BEGIN Provided data

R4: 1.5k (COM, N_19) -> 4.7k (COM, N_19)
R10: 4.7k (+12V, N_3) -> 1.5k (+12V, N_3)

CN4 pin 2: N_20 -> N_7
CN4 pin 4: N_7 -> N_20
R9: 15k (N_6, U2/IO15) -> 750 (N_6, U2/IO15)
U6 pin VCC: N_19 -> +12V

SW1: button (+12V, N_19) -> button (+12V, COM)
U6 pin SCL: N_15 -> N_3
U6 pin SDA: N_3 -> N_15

END Provided data
BEGIN Provided data

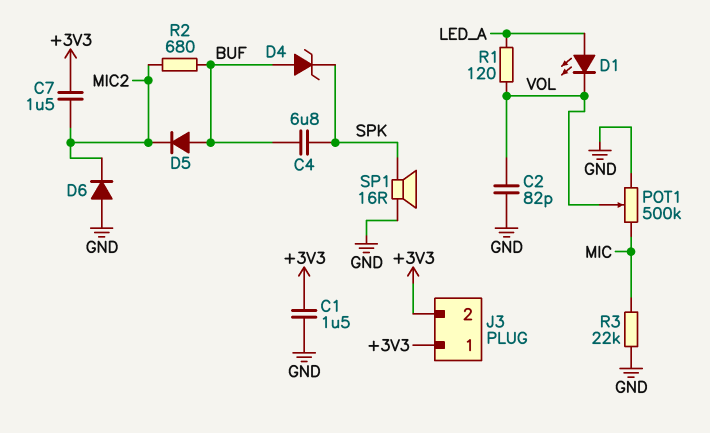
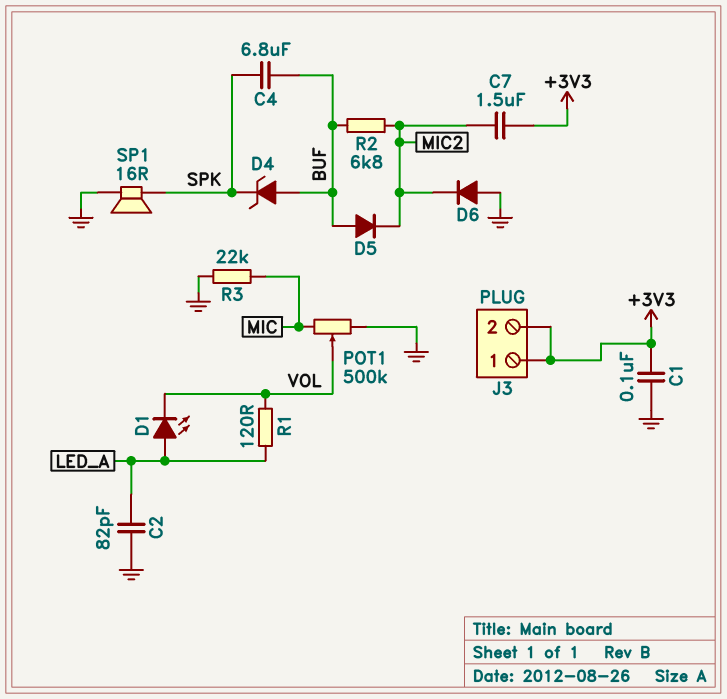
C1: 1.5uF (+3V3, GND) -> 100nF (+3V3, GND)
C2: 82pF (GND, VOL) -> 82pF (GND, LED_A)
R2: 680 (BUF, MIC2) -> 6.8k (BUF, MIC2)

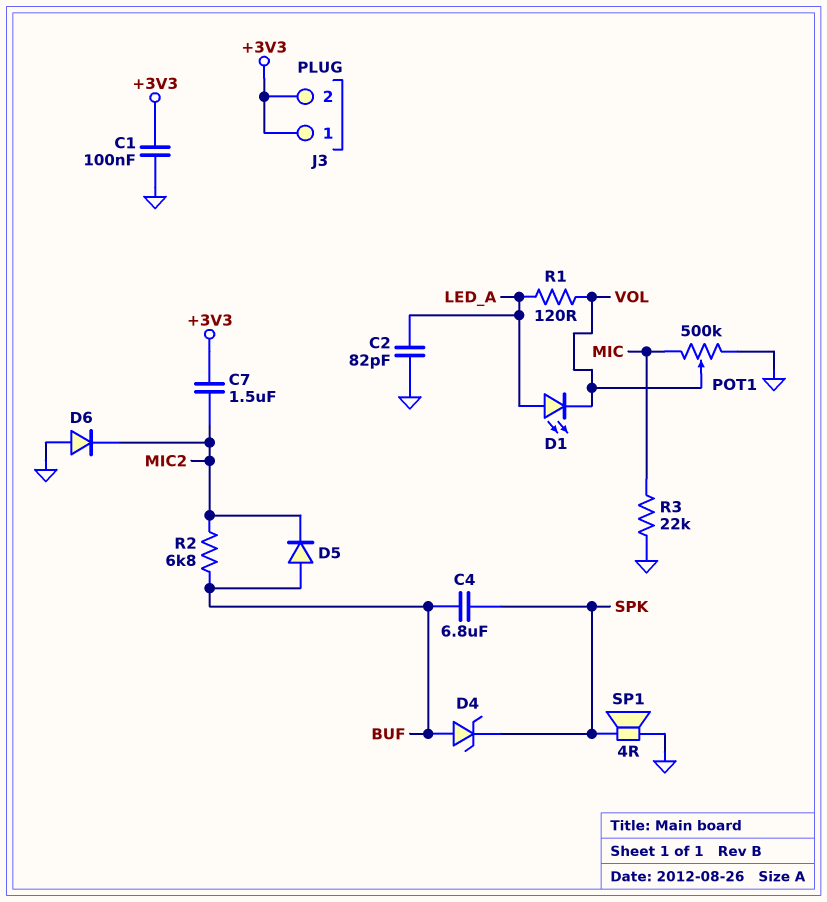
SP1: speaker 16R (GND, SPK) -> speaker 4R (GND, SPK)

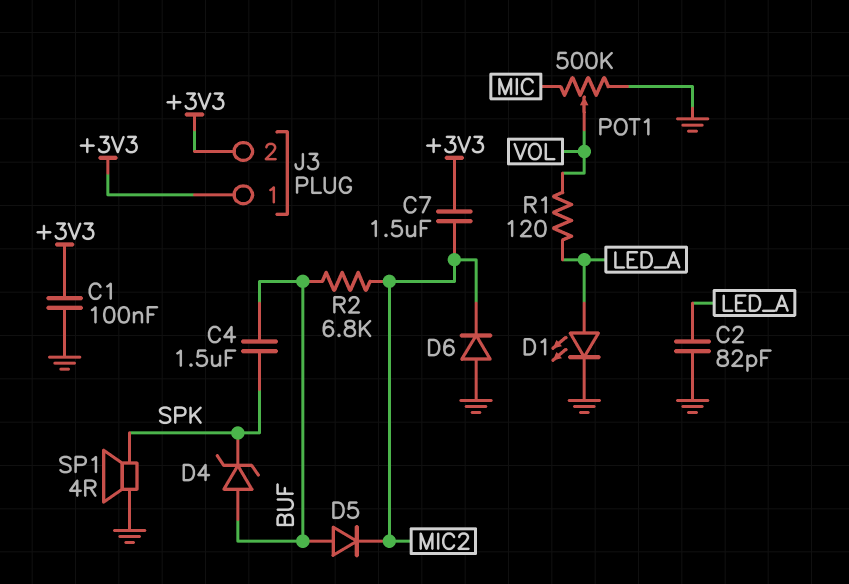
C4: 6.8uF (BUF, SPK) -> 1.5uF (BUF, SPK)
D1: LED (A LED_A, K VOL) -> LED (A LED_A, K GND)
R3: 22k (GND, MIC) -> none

END Provided data
BEGIN Provided data

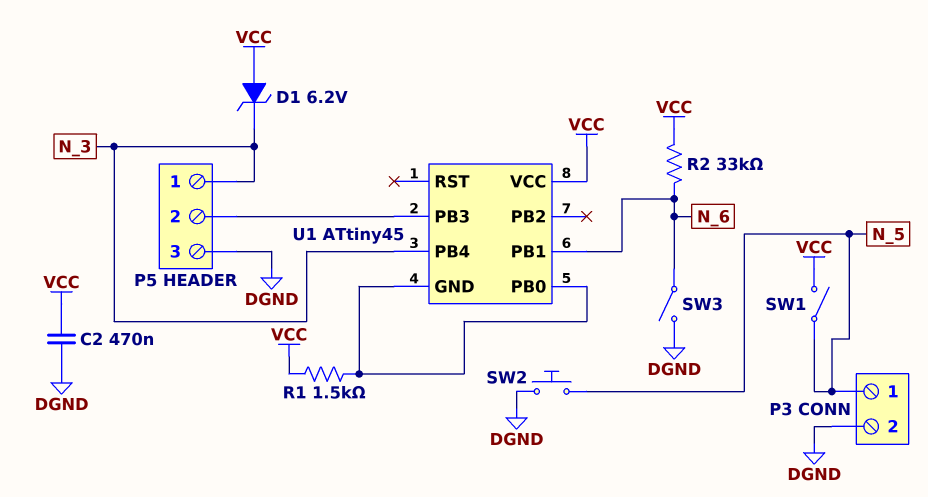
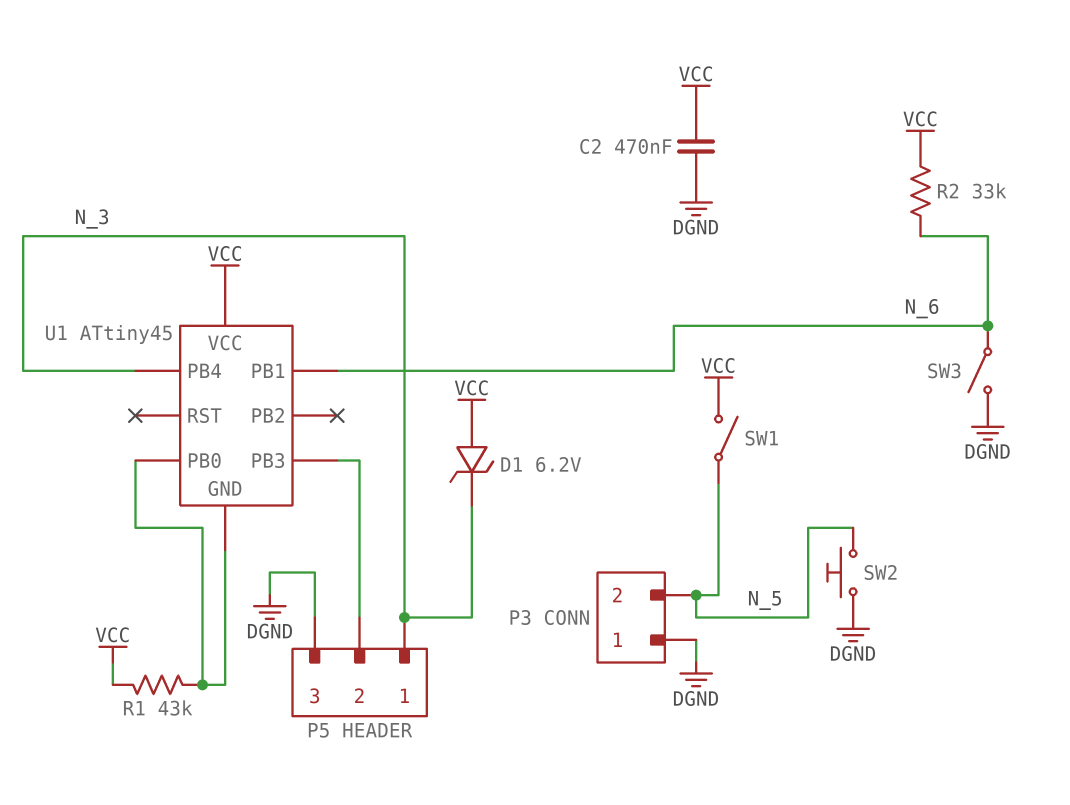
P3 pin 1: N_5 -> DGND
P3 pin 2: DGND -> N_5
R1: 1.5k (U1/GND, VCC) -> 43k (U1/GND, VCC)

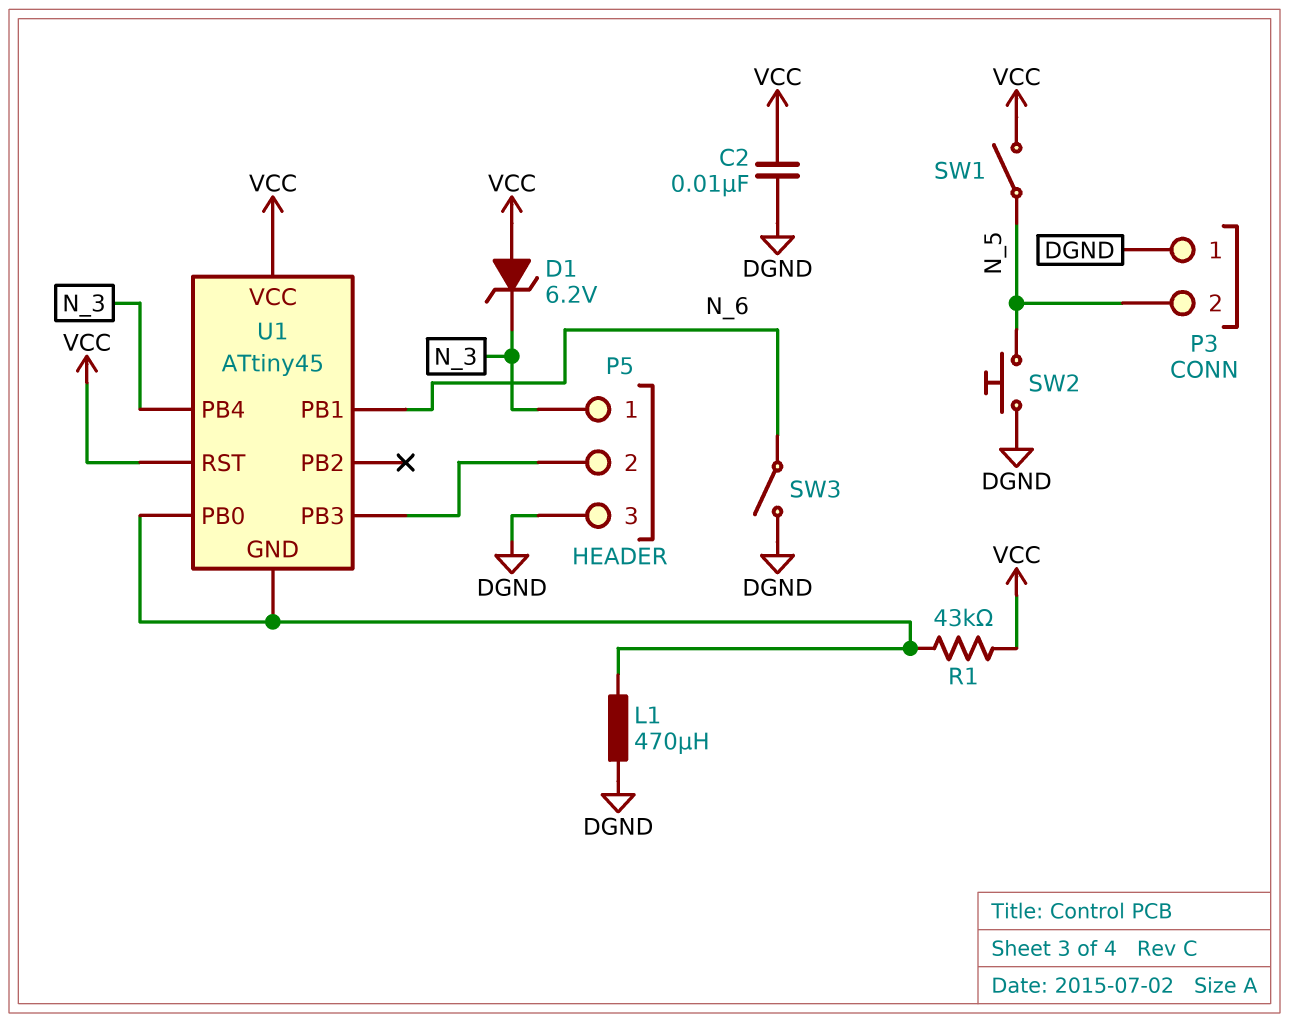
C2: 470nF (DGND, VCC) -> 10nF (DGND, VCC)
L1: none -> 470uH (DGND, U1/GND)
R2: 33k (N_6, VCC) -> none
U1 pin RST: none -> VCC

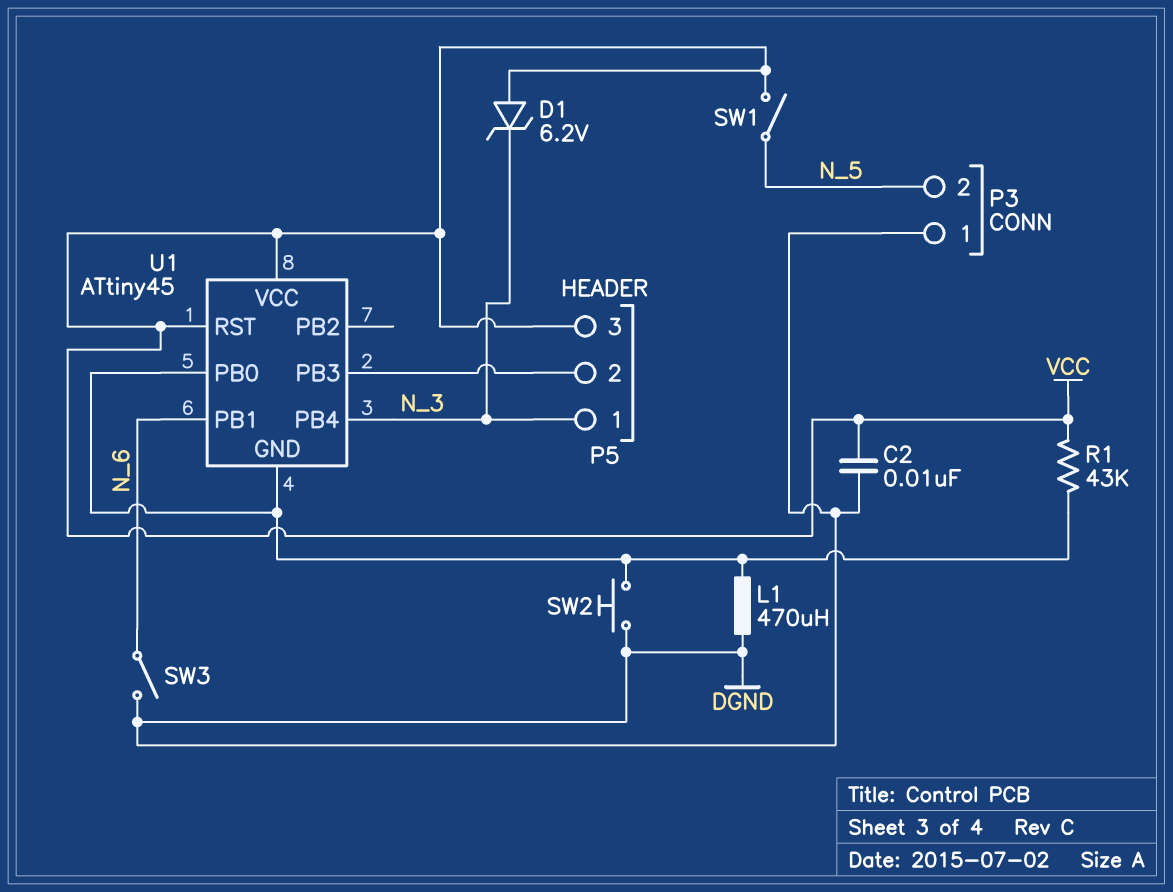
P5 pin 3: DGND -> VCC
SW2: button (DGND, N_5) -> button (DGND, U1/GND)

END Provided data

What is needed is an exact copy of the lines above, from the one containing "R4: 1.5k (COM, N_19) -> 4.7k (COM, N_19)" through the one containing "U6 pin SDA: N_3 -> N_15", with nothing added.

## Written answer
R4: 1.5k (COM, N_19) -> 4.7k (COM, N_19)
R10: 4.7k (+12V, N_3) -> 1.5k (+12V, N_3)

CN4 pin 2: N_20 -> N_7
CN4 pin 4: N_7 -> N_20
R9: 15k (N_6, U2/IO15) -> 750 (N_6, U2/IO15)
U6 pin VCC: N_19 -> +12V

SW1: button (+12V, N_19) -> button (+12V, COM)
U6 pin SCL: N_15 -> N_3
U6 pin SDA: N_3 -> N_15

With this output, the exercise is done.